> **Work instruction**
Copy out, exactly as written, only the line containing "in_second: [174, 159, 299, 286]" and the lines after it through the end of the records.

[Object change descriptions]
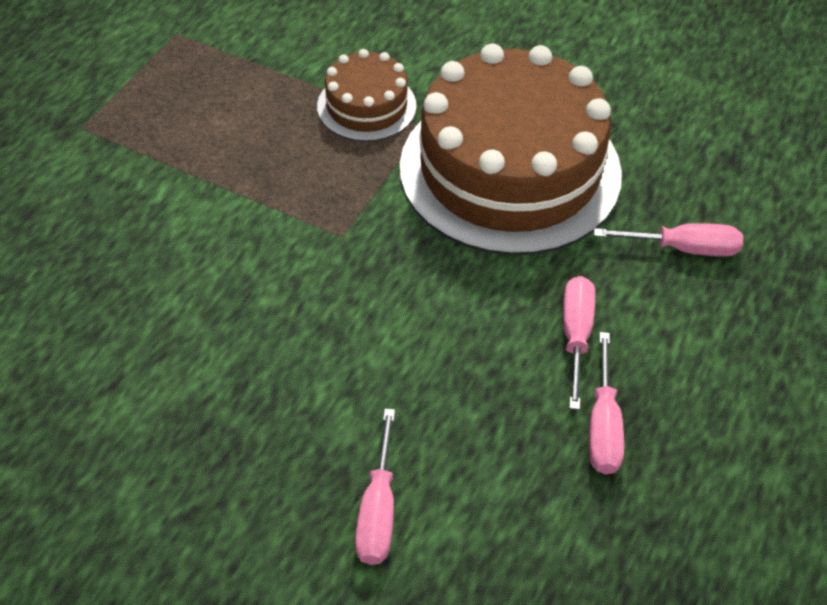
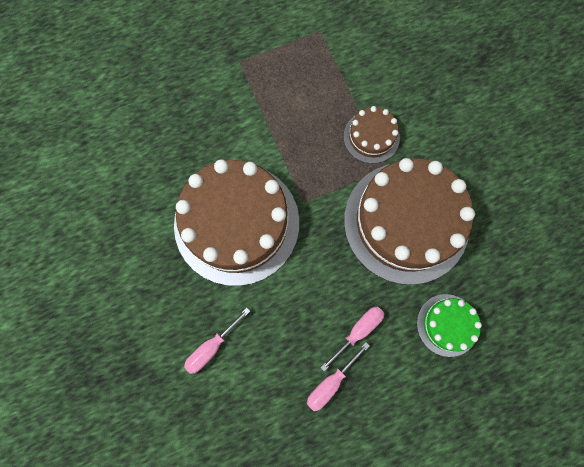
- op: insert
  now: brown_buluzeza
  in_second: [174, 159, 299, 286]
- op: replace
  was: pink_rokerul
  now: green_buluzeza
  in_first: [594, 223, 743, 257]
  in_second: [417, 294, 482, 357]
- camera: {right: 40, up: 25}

> **Result of the exercise**
  in_second: [174, 159, 299, 286]
- op: replace
  was: pink_rokerul
  now: green_buluzeza
  in_first: [594, 223, 743, 257]
  in_second: [417, 294, 482, 357]
- camera: {right: 40, up: 25}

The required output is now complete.